* [PROBLEM STATEMENT]: Please work out how many lines in the entries below include the string "cube", and reply with the number alone.

*** Opening of EXERCISE INPUTS ***

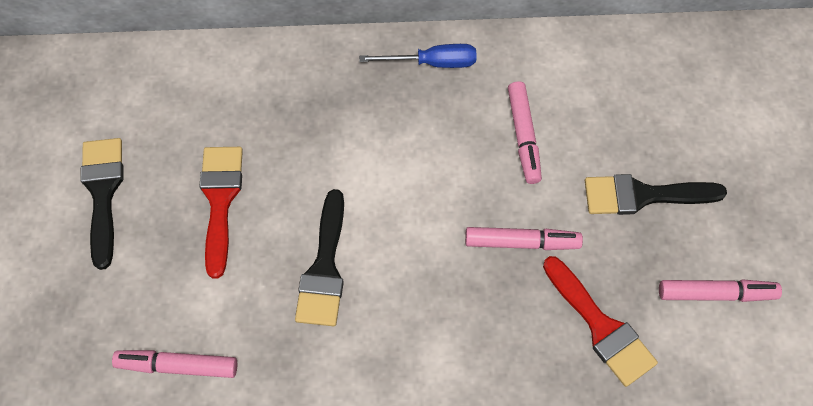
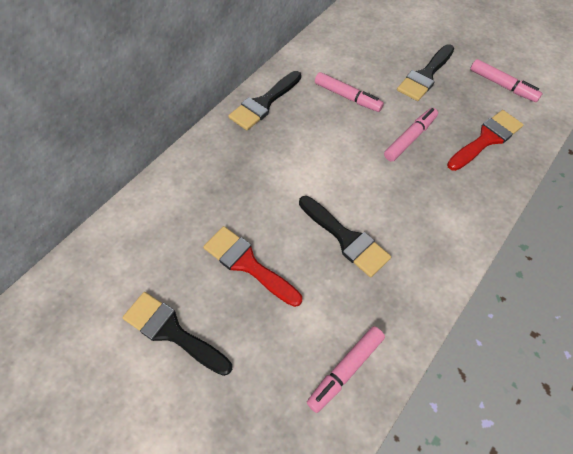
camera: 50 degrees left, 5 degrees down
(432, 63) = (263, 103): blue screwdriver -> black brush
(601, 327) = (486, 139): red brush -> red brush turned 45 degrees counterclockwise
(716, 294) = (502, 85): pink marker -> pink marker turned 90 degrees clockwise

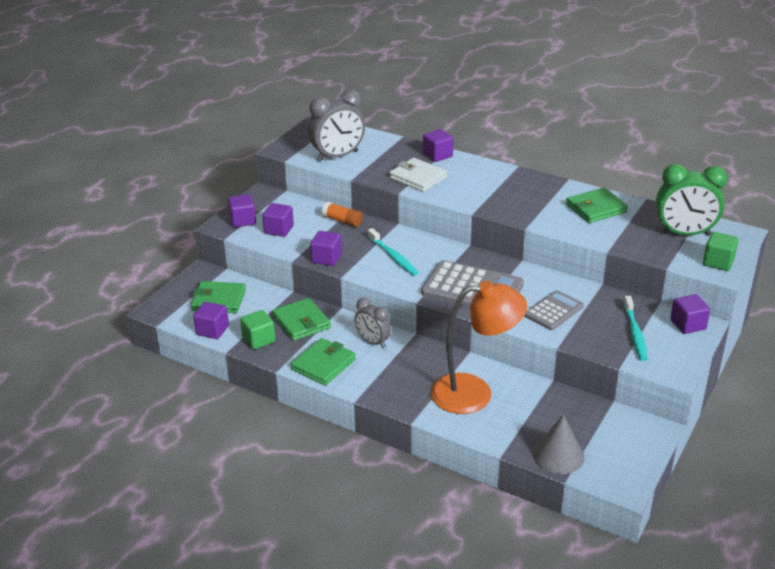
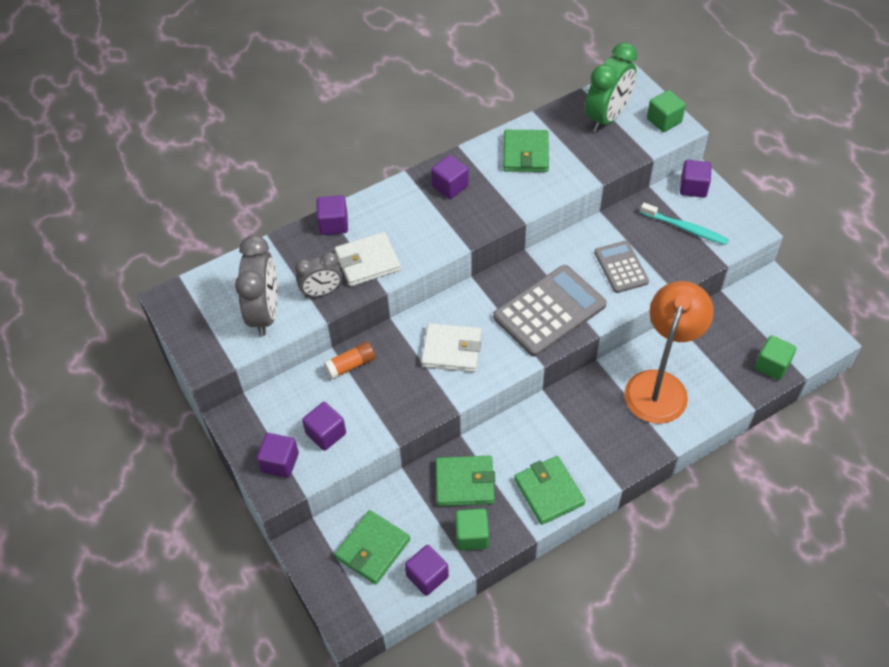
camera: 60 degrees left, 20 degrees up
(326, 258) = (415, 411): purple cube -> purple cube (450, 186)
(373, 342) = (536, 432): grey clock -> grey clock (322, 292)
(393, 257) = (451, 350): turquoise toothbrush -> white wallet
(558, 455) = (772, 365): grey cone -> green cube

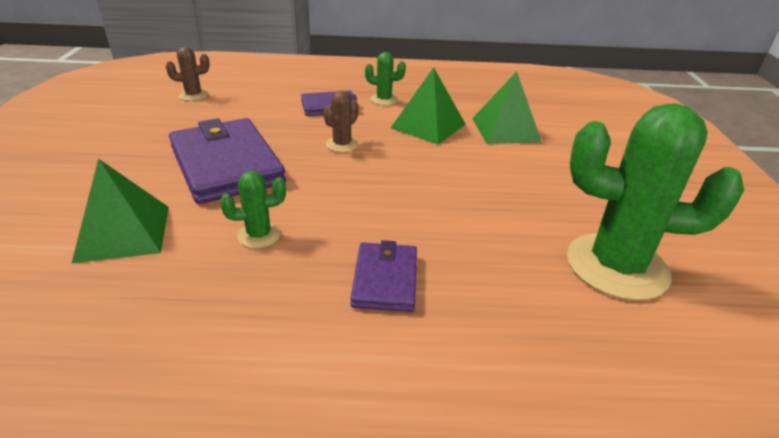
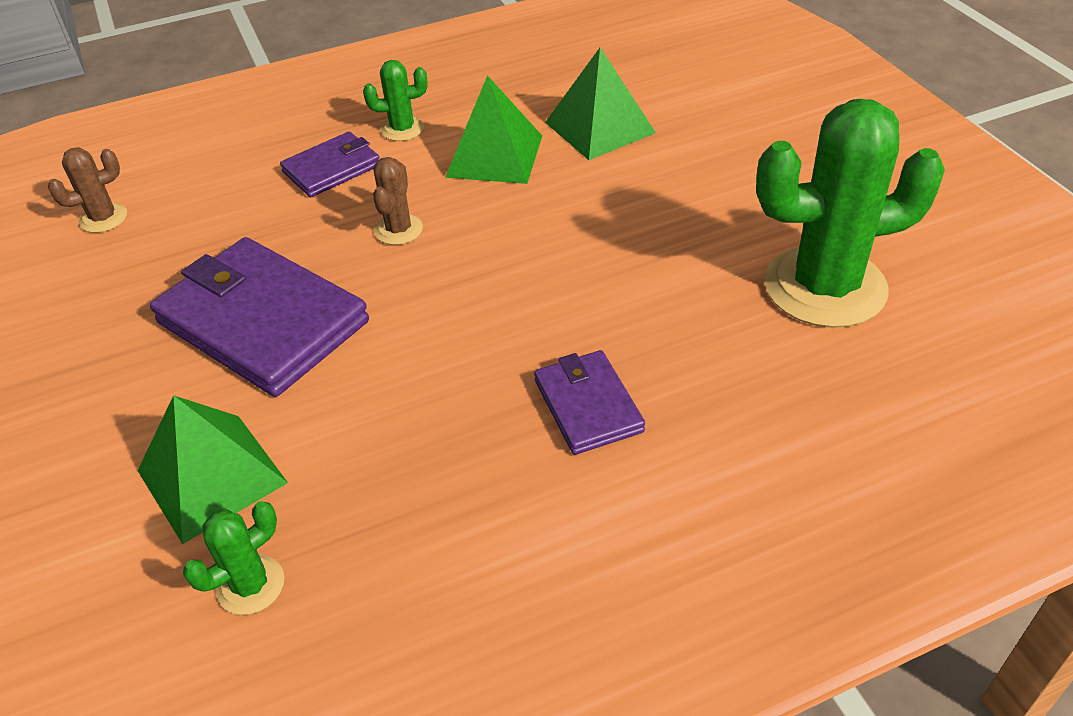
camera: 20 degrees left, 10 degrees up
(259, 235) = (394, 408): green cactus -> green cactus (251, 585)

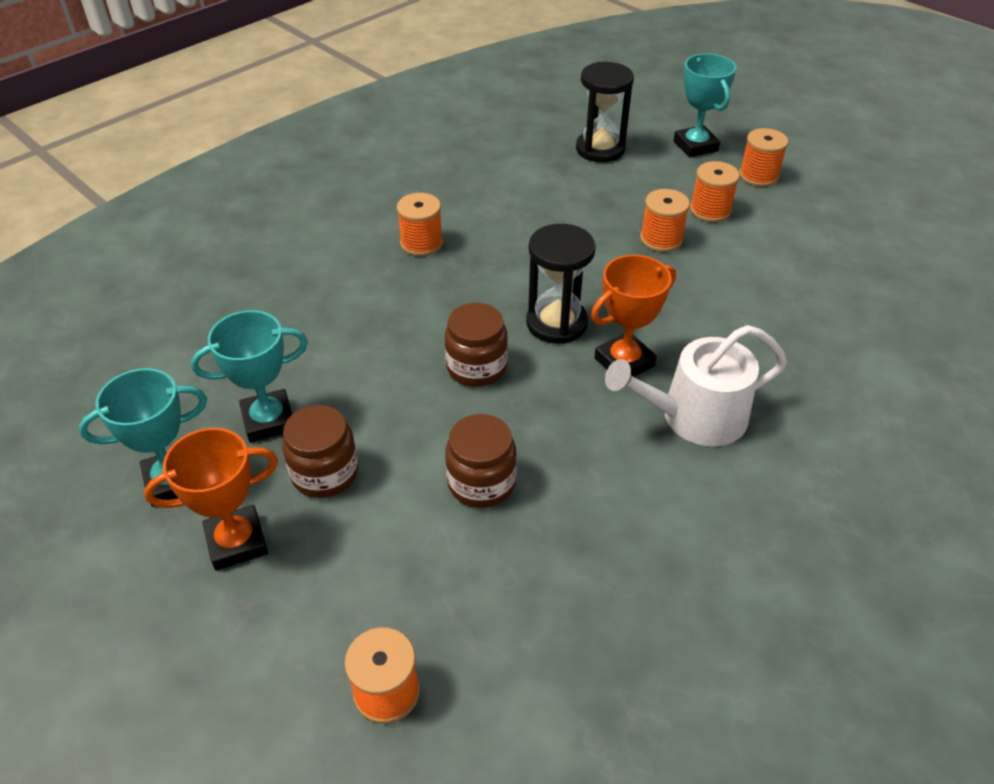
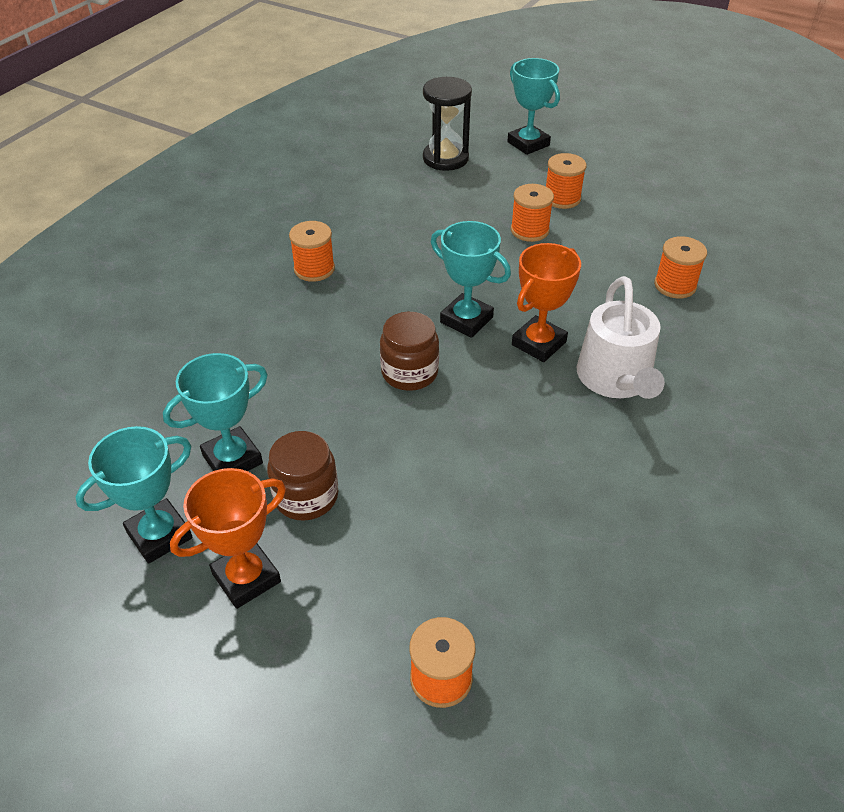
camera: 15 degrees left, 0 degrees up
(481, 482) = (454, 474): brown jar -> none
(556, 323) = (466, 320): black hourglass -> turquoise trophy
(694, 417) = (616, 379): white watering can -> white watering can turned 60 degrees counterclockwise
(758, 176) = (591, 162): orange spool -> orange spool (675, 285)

*** Close of EXERCISE INPUTS ***

* [SOLUTION TO THE EXERCISE]: 2